Stored items

|---|

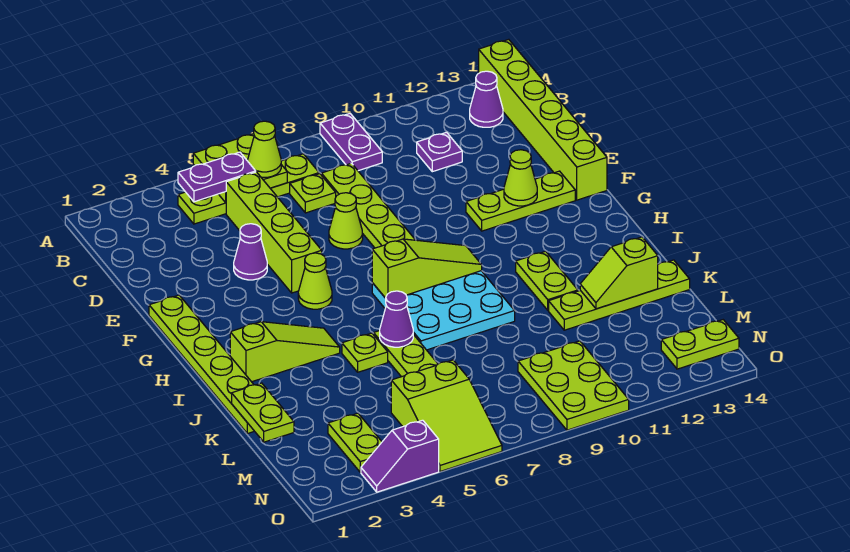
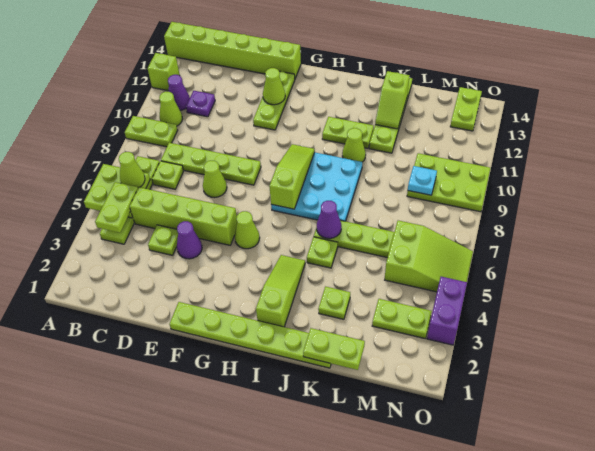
purple 1x2 plate [320,114,382,171] -> lime 1x2 plate [125,116,178,147]
none -> lime 1x1 brick [148,53,180,91]
purple 1x2 plate [178,152,256,202] -> lime 1x2 plate [95,182,138,233]
none -> lime 1x1 cone [159,92,182,126]
purple 1x1 cone [470,71,503,127] -> purple 1x1 cone moved to [168,75,190,110]
none -> lime 1x1 plate [148,225,178,255]
none -> lime 1x1 cone [342,128,366,162]
none -> lime 1x1 plate [318,287,350,319]
none -> cyan 1x1 plate [408,166,437,195]
purple 1x2 slope [361,420,439,492] -> purple 1x2 brick [427,277,467,345]

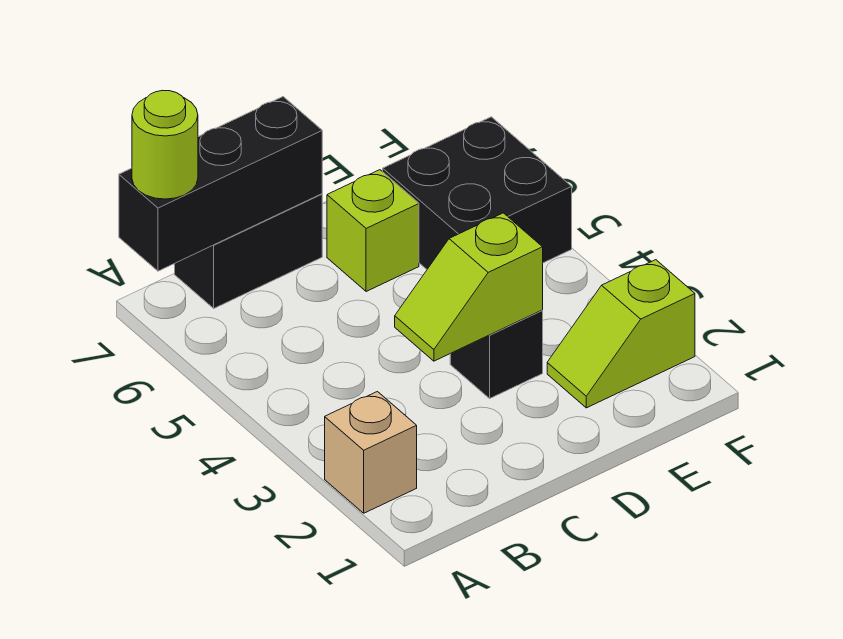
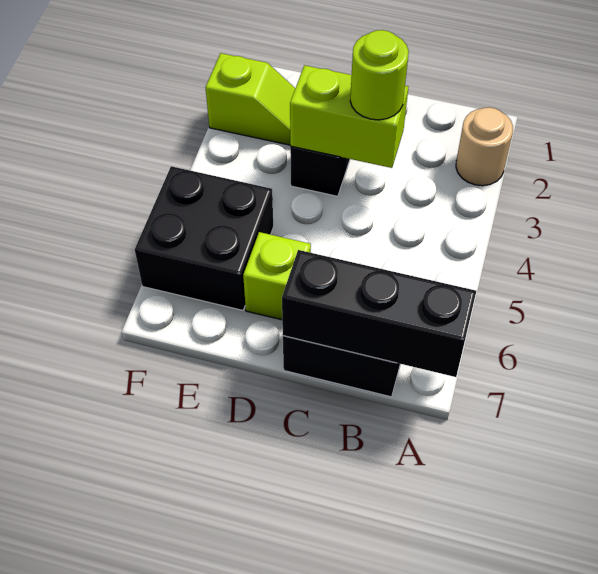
tan 1x1 brick [325,392,417,513] -> tan 1x1 round brick [456,107,513,186]
lime 1x1 round brick [132,90,198,199] -> lime 1x1 round brick moved to [350,30,409,120]
lime 1x2 slope [395,213,543,361] -> lime 1x2 brick [290,65,408,168]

|---|

• **Work to be completed**
All of the entries, apart from the pictures, must be returned exactly.

• **The answer**
purple 1x2 plate [320,114,382,171] -> lime 1x2 plate [125,116,178,147]
none -> lime 1x1 brick [148,53,180,91]
purple 1x2 plate [178,152,256,202] -> lime 1x2 plate [95,182,138,233]
none -> lime 1x1 cone [159,92,182,126]
purple 1x1 cone [470,71,503,127] -> purple 1x1 cone moved to [168,75,190,110]
none -> lime 1x1 plate [148,225,178,255]
none -> lime 1x1 cone [342,128,366,162]
none -> lime 1x1 plate [318,287,350,319]
none -> cyan 1x1 plate [408,166,437,195]
purple 1x2 slope [361,420,439,492] -> purple 1x2 brick [427,277,467,345]

tan 1x1 brick [325,392,417,513] -> tan 1x1 round brick [456,107,513,186]
lime 1x1 round brick [132,90,198,199] -> lime 1x1 round brick moved to [350,30,409,120]
lime 1x2 slope [395,213,543,361] -> lime 1x2 brick [290,65,408,168]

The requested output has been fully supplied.